**TASK STATEMENT**
Once the line containing "gray rectangle: (190, 579)" is found in the entries below, reproduce it and every line after it, stopping at and including the line containing "yellow line: (342, 830)"; reproduce nothing else, and keep each line exact.

**RECORDS SUPPLIED**
*** Block opens ***

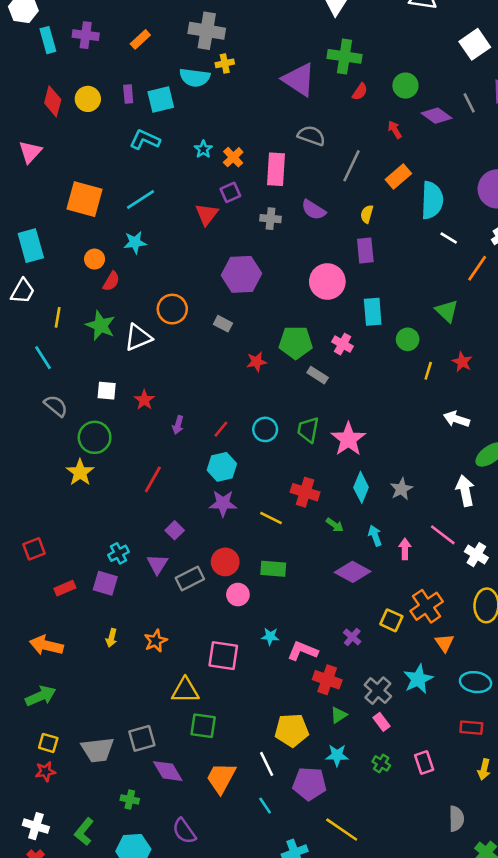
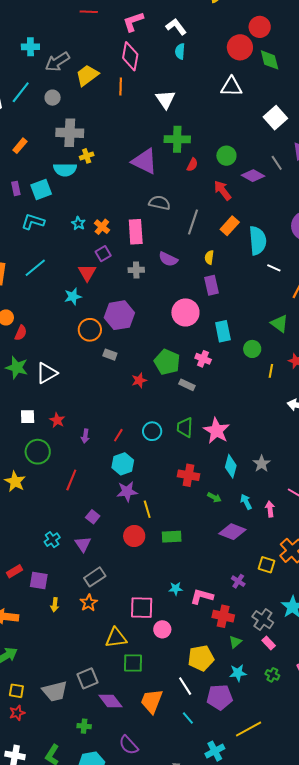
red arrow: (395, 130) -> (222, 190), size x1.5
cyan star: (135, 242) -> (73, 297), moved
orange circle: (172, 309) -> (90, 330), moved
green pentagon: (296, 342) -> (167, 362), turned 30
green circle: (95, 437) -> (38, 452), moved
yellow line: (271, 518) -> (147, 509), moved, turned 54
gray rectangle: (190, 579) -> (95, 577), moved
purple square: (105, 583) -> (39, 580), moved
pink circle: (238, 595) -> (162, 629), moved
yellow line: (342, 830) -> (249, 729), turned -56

*** Block closes ***
*** Block opens ***

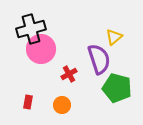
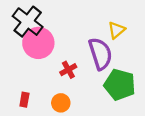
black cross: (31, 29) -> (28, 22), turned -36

*** Block closes ***

**OUTPUT**
gray rectangle: (190, 579) -> (95, 577), moved
purple square: (105, 583) -> (39, 580), moved
pink circle: (238, 595) -> (162, 629), moved
yellow line: (342, 830) -> (249, 729), turned -56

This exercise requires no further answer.